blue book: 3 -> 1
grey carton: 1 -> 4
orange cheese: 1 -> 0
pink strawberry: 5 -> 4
⁂
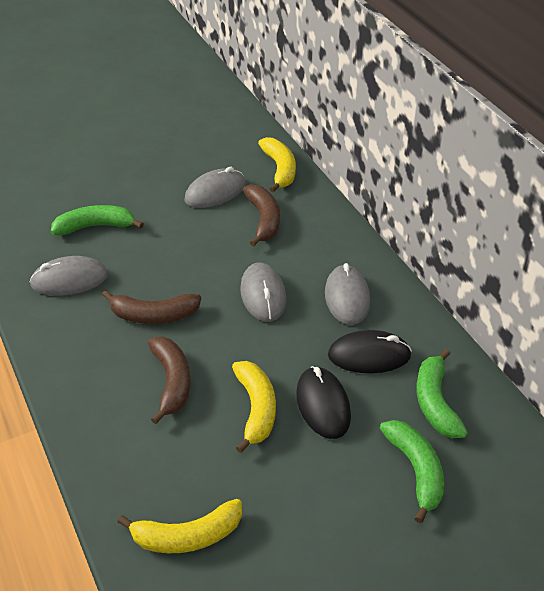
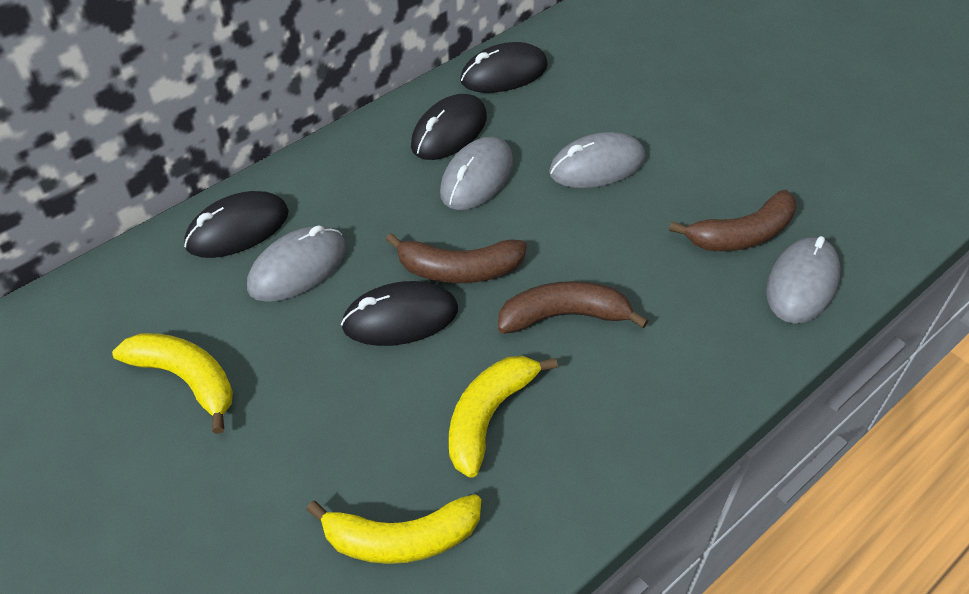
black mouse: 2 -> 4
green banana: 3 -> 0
⁂
Going down the listing above, begin printing at the line with "blue book: 3 -> 1" and finish with the line with "pink strawberry: 5 -> 4", exactly as they appear.

blue book: 3 -> 1
grey carton: 1 -> 4
orange cheese: 1 -> 0
pink strawberry: 5 -> 4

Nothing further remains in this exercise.